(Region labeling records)
· · · · · · ·

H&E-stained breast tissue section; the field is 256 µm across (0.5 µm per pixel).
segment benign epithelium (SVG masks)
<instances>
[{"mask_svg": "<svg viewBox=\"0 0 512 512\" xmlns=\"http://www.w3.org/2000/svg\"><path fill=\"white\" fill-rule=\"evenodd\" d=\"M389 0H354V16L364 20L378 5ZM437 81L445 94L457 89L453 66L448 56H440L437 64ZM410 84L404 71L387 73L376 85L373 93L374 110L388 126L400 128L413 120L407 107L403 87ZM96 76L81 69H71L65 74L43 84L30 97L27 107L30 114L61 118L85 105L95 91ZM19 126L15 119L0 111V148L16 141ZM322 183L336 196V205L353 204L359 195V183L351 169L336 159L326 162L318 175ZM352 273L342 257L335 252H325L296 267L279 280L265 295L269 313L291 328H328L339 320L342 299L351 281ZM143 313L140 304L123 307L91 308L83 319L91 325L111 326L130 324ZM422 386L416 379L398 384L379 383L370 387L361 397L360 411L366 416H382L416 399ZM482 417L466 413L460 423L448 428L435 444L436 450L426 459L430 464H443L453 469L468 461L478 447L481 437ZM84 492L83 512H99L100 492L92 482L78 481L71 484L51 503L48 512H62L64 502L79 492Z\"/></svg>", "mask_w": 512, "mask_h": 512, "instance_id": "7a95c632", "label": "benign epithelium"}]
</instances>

· · · · · · ·

• INSTRUCTION
Set every line of the listing down word for word.

• RESPONSE TO THIS EXERCISE
H&E-stained breast tissue section; the field is 256 µm across (0.5 µm per pixel).
segment benign epithelium (SVG masks)
<instances>
[{"mask_svg": "<svg viewBox=\"0 0 512 512\" xmlns=\"http://www.w3.org/2000/svg\"><path fill=\"white\" fill-rule=\"evenodd\" d=\"M389 0H354V16L364 20L378 5ZM437 81L445 94L457 89L453 66L448 56H440L437 64ZM410 84L404 71L387 73L376 85L373 93L374 110L388 126L400 128L413 120L407 107L403 87ZM96 76L81 69H71L65 74L43 84L30 97L27 107L30 114L61 118L85 105L95 91ZM19 126L15 119L0 111V148L16 141ZM322 183L336 196V205L353 204L359 195V183L351 169L336 159L326 162L318 175ZM352 273L342 257L335 252H325L296 267L279 280L265 295L269 313L291 328H328L339 320L342 299L351 281ZM143 313L140 304L123 307L91 308L83 319L91 325L111 326L130 324ZM422 386L416 379L398 384L379 383L370 387L361 397L360 411L366 416H382L416 399ZM482 417L466 413L460 423L448 428L435 444L436 450L426 459L430 464H443L453 469L468 461L478 447L481 437ZM84 492L83 512H99L100 492L92 482L78 481L71 484L51 503L48 512H62L64 502L79 492Z\"/></svg>", "mask_w": 512, "mask_h": 512, "instance_id": "7a95c632", "label": "benign epithelium"}]
</instances>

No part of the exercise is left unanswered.